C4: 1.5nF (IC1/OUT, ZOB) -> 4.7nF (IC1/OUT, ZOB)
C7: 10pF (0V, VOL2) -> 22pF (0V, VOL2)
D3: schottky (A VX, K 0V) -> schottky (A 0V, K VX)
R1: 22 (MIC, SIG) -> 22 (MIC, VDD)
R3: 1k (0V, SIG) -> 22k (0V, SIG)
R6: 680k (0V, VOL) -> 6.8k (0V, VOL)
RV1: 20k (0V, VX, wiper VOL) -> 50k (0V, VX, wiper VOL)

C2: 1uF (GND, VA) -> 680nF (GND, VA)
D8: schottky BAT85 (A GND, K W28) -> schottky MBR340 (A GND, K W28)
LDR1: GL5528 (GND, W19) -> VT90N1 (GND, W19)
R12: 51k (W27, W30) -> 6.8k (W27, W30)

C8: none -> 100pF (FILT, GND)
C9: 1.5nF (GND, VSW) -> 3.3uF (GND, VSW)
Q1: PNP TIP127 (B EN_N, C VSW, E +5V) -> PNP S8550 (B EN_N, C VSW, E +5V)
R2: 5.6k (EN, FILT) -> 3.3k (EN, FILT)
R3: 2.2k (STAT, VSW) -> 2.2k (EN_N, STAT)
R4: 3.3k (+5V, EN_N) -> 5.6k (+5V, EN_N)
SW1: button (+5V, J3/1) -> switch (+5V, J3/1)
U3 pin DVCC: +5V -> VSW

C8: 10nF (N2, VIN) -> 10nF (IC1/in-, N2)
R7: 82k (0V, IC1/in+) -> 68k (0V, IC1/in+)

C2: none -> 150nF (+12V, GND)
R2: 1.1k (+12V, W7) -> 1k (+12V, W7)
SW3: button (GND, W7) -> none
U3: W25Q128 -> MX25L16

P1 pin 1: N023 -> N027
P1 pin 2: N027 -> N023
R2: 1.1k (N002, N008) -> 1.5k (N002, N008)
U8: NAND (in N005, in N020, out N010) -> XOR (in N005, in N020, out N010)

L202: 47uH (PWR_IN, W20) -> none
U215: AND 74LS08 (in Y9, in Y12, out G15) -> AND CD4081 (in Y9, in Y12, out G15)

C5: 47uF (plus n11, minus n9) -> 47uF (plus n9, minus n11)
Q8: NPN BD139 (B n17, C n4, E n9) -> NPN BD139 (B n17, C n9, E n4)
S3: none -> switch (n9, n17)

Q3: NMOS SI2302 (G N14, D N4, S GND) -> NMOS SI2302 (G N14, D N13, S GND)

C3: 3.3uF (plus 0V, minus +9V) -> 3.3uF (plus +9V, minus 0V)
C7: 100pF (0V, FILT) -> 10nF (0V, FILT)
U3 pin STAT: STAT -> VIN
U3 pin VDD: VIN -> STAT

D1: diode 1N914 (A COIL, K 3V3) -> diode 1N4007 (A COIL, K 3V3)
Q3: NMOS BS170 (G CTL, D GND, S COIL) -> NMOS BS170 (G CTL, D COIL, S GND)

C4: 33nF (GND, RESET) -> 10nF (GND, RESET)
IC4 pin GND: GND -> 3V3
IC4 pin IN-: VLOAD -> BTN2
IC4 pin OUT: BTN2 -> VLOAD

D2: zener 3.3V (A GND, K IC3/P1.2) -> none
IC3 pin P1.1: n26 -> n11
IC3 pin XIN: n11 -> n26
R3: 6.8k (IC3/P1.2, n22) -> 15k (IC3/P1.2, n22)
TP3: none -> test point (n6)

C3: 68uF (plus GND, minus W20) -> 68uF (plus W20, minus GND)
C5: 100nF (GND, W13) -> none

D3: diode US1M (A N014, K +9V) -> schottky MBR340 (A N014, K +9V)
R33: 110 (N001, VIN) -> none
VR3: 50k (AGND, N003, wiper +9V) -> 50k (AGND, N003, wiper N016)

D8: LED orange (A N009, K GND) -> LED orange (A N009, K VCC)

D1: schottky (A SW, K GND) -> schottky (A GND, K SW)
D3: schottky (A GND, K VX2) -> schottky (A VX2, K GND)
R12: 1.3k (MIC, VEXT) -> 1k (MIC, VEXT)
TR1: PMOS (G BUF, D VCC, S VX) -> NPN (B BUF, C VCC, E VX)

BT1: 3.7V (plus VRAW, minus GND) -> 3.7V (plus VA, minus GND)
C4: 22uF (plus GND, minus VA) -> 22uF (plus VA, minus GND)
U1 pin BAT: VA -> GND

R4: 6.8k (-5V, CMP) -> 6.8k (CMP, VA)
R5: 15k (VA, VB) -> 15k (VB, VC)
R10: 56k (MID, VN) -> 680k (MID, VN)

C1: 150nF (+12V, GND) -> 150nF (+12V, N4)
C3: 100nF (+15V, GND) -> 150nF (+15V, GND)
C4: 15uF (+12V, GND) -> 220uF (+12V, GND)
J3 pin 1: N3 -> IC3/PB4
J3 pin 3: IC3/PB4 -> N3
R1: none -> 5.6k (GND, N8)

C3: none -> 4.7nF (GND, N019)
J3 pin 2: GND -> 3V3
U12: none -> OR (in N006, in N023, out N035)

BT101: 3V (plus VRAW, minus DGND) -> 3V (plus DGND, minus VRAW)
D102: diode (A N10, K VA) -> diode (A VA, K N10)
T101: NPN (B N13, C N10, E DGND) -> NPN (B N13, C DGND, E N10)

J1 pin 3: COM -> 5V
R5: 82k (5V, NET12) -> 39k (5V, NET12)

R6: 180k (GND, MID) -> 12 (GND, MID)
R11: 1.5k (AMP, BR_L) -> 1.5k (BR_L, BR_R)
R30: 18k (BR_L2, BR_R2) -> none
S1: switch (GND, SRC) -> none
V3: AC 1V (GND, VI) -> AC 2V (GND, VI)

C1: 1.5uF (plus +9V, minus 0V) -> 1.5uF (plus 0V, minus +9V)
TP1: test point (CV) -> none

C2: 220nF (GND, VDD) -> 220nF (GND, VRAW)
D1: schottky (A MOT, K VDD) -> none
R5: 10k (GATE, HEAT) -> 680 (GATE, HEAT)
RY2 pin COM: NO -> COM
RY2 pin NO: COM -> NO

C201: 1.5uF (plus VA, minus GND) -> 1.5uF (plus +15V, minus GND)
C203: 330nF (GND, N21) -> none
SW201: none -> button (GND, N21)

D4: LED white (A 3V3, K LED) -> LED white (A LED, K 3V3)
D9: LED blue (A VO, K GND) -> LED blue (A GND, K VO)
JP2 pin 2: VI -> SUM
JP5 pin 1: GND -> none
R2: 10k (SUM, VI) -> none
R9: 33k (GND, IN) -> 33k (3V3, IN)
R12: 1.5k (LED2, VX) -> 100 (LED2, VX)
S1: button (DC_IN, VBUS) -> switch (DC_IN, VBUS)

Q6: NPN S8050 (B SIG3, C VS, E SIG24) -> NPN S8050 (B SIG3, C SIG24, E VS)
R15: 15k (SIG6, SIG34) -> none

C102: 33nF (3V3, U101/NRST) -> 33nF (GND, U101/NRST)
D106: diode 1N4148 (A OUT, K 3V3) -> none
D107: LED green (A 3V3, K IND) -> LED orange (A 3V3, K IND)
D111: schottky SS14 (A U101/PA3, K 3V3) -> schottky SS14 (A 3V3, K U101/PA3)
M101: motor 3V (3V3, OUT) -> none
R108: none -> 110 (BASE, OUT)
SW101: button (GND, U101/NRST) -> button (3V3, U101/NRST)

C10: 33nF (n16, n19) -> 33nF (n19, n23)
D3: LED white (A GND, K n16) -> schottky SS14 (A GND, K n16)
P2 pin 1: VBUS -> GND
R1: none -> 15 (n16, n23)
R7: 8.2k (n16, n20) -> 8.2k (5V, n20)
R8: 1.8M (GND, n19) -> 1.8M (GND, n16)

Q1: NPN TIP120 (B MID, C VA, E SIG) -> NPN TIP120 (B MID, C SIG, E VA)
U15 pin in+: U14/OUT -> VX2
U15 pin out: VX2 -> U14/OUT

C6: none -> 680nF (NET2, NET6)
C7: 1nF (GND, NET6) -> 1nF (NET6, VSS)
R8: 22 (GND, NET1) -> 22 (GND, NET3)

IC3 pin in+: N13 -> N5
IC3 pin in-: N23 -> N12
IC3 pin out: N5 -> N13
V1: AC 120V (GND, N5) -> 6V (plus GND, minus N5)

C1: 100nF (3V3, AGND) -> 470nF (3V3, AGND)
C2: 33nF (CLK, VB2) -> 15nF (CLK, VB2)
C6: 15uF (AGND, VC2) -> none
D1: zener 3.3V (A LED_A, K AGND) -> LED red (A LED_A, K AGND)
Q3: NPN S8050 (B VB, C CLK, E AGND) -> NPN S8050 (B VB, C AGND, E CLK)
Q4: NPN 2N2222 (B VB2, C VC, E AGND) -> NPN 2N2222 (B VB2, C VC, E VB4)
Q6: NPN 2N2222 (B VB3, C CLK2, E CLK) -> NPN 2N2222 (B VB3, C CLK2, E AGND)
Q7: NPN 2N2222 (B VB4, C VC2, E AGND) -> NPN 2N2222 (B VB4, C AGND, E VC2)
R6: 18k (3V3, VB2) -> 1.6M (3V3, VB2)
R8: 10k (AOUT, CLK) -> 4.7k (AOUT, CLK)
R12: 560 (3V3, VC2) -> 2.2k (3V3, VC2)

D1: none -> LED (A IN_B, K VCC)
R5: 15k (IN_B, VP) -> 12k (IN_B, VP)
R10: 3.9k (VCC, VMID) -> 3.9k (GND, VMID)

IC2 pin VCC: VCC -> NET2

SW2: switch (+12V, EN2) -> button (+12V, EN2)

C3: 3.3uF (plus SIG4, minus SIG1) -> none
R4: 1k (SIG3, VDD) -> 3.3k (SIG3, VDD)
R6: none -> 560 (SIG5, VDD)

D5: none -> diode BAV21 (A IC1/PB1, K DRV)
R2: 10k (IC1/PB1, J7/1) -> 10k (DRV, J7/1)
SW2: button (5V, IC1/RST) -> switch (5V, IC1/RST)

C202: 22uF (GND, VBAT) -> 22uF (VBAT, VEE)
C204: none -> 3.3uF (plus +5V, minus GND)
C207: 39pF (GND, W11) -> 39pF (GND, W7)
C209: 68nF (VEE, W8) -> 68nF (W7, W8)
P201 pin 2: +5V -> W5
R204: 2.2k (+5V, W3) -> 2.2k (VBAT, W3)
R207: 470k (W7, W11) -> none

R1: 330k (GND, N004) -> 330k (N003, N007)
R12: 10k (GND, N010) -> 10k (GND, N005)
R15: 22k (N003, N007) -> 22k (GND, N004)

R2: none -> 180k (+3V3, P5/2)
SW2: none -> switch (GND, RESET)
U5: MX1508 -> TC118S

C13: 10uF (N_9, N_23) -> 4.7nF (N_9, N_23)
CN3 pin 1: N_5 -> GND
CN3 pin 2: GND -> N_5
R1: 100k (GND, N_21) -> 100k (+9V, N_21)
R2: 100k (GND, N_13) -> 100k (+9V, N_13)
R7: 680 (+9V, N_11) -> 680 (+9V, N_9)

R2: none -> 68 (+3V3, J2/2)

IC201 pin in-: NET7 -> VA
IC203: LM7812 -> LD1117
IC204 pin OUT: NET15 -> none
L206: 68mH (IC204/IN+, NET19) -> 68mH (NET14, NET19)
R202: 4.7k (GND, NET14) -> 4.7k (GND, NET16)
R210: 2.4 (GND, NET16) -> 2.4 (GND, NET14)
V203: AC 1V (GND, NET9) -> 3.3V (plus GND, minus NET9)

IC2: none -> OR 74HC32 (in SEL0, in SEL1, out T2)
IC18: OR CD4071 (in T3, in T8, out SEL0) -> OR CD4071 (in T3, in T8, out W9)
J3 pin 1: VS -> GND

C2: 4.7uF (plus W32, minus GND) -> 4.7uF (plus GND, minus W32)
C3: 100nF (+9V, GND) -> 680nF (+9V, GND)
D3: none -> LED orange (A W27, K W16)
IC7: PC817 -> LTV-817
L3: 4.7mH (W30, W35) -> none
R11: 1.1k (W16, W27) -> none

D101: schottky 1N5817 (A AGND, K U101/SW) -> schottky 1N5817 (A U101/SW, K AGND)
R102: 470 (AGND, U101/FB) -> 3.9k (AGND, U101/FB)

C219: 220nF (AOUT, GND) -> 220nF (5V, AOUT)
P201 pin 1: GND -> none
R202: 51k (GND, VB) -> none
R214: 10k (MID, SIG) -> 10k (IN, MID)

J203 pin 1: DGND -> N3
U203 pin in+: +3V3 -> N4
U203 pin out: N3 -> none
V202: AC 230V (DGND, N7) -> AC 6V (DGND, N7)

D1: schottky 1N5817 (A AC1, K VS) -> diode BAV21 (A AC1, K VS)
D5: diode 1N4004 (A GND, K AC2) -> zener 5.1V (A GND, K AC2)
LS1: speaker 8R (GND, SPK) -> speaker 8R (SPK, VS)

• **The task**: Transcribe the records above exactly, beginning at the line that contains "U215: AND 74LS08" and ending with the line that contains "D3: schottky (A GND, K", both included, and nothing else.

• **Exercise result**:
U215: AND 74LS08 (in Y9, in Y12, out G15) -> AND CD4081 (in Y9, in Y12, out G15)

C5: 47uF (plus n11, minus n9) -> 47uF (plus n9, minus n11)
Q8: NPN BD139 (B n17, C n4, E n9) -> NPN BD139 (B n17, C n9, E n4)
S3: none -> switch (n9, n17)

Q3: NMOS SI2302 (G N14, D N4, S GND) -> NMOS SI2302 (G N14, D N13, S GND)

C3: 3.3uF (plus 0V, minus +9V) -> 3.3uF (plus +9V, minus 0V)
C7: 100pF (0V, FILT) -> 10nF (0V, FILT)
U3 pin STAT: STAT -> VIN
U3 pin VDD: VIN -> STAT

D1: diode 1N914 (A COIL, K 3V3) -> diode 1N4007 (A COIL, K 3V3)
Q3: NMOS BS170 (G CTL, D GND, S COIL) -> NMOS BS170 (G CTL, D COIL, S GND)

C4: 33nF (GND, RESET) -> 10nF (GND, RESET)
IC4 pin GND: GND -> 3V3
IC4 pin IN-: VLOAD -> BTN2
IC4 pin OUT: BTN2 -> VLOAD

D2: zener 3.3V (A GND, K IC3/P1.2) -> none
IC3 pin P1.1: n26 -> n11
IC3 pin XIN: n11 -> n26
R3: 6.8k (IC3/P1.2, n22) -> 15k (IC3/P1.2, n22)
TP3: none -> test point (n6)

C3: 68uF (plus GND, minus W20) -> 68uF (plus W20, minus GND)
C5: 100nF (GND, W13) -> none

D3: diode US1M (A N014, K +9V) -> schottky MBR340 (A N014, K +9V)
R33: 110 (N001, VIN) -> none
VR3: 50k (AGND, N003, wiper +9V) -> 50k (AGND, N003, wiper N016)

D8: LED orange (A N009, K GND) -> LED orange (A N009, K VCC)

D1: schottky (A SW, K GND) -> schottky (A GND, K SW)
D3: schottky (A GND, K VX2) -> schottky (A VX2, K GND)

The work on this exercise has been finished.